*Problem*.
Retype, without any change, the line that contains "green candle: 3 -> 1" and every line that follows it to the end of the entries, and nothing else.

(Beginning of Given information)

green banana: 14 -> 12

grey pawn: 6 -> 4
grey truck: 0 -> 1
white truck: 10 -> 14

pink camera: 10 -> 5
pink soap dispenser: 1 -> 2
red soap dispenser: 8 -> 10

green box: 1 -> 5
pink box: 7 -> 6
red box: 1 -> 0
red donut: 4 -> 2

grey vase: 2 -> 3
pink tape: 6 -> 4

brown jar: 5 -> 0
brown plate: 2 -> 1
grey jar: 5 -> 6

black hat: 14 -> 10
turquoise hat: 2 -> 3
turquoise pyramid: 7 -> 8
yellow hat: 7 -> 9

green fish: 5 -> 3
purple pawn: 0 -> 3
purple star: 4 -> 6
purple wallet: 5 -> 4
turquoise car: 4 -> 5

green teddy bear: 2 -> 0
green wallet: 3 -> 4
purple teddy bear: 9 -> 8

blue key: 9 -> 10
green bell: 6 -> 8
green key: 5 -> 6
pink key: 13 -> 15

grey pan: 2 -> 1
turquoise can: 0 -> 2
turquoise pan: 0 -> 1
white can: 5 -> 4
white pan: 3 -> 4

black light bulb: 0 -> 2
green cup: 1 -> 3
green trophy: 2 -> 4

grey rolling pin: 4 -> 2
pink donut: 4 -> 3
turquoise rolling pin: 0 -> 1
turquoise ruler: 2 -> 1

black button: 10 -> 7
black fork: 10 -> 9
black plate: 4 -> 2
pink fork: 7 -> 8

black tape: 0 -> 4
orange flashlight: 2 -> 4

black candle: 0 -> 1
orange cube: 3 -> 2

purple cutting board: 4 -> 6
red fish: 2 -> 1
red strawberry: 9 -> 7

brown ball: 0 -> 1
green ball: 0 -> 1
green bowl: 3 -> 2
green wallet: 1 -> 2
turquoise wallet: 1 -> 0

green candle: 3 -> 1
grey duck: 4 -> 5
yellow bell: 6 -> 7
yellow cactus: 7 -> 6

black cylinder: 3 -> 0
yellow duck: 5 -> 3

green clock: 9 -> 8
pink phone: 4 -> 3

(End of Given information)

*Output for this exercise*.
green candle: 3 -> 1
grey duck: 4 -> 5
yellow bell: 6 -> 7
yellow cactus: 7 -> 6

black cylinder: 3 -> 0
yellow duck: 5 -> 3

green clock: 9 -> 8
pink phone: 4 -> 3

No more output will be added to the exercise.